Wherever "none" shows up in the records below, copy the whole line.

### RECORDS PROVIDED
-*-
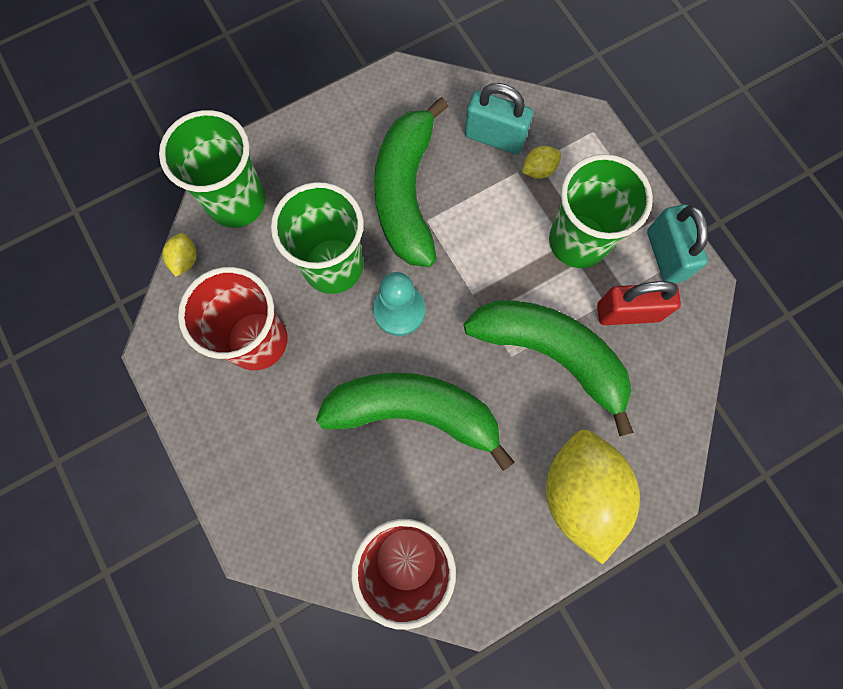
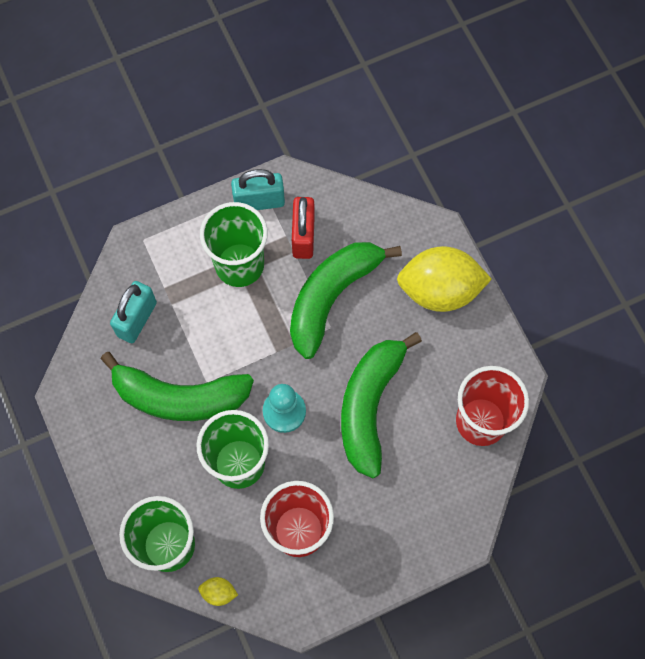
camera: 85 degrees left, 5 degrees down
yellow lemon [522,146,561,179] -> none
-*-
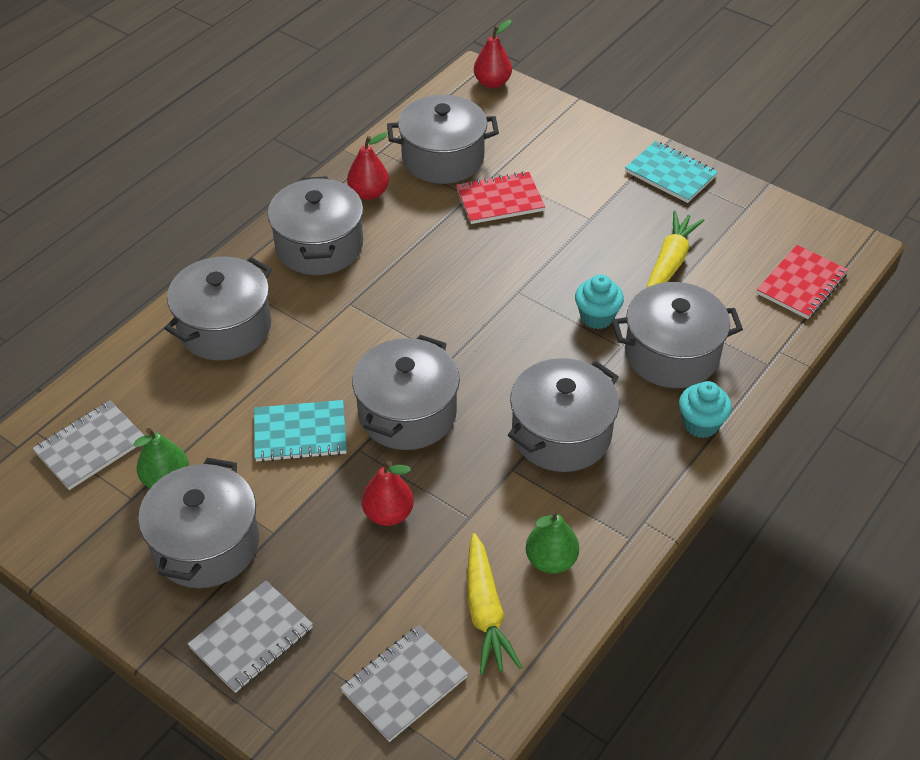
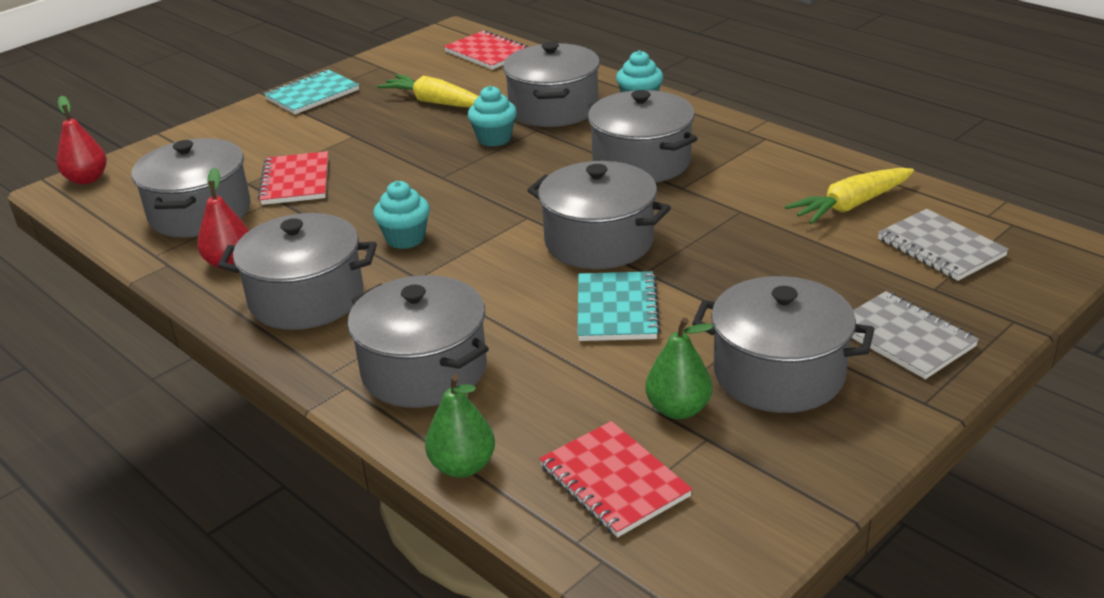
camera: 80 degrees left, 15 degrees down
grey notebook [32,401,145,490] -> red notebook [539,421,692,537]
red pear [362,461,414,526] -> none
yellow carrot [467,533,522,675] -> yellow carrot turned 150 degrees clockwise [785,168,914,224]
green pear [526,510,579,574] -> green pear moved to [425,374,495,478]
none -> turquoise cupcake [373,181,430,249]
-*-
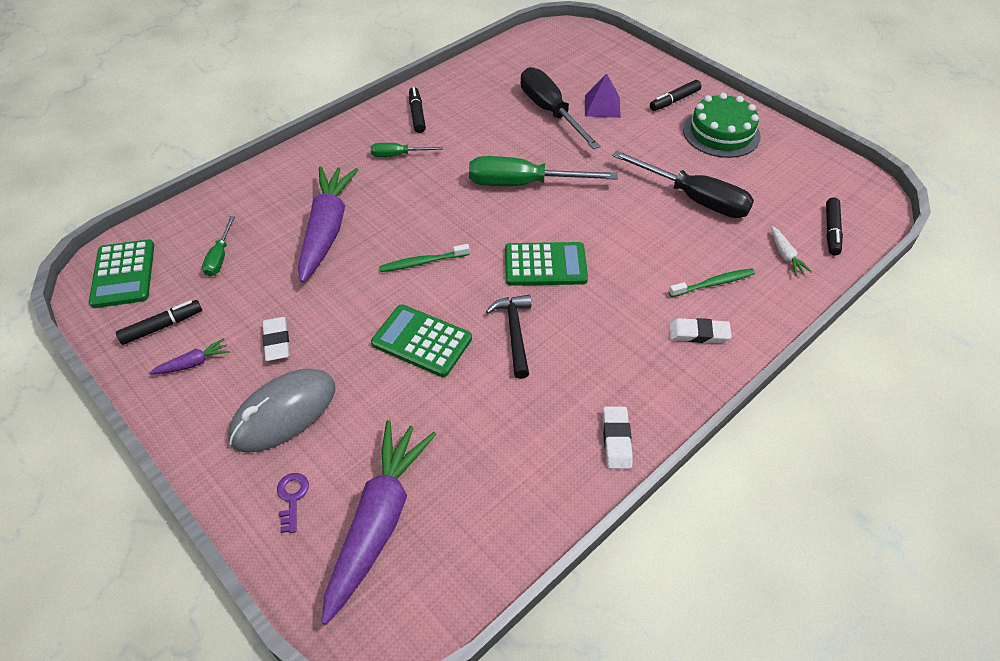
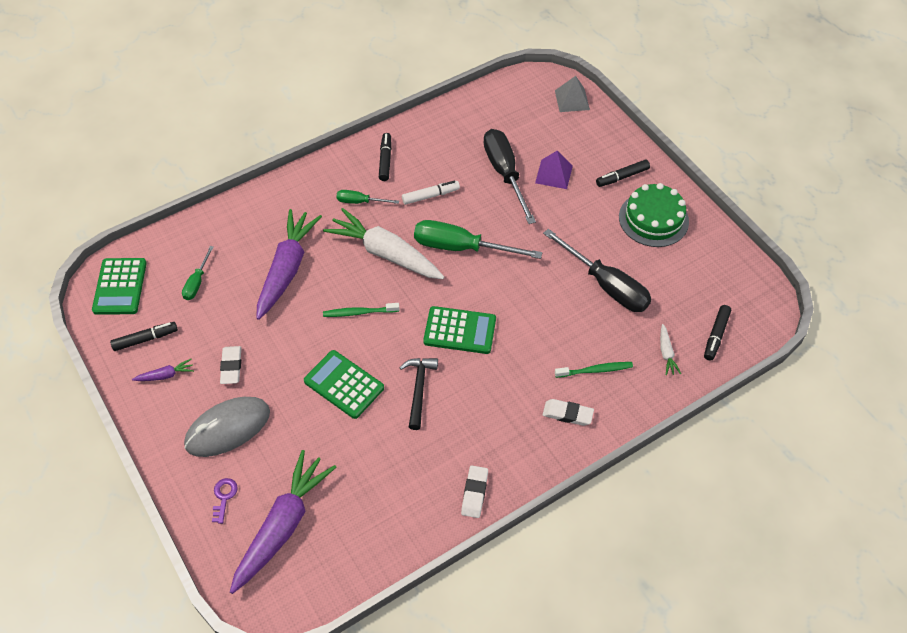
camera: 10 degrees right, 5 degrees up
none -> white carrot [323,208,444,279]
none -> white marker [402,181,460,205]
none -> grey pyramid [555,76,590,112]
-*-
### SOLVED PROBLEM
yellow lemon [522,146,561,179] -> none
red pear [362,461,414,526] -> none
none -> turquoise cupcake [373,181,430,249]
none -> white carrot [323,208,444,279]
none -> white marker [402,181,460,205]
none -> grey pyramid [555,76,590,112]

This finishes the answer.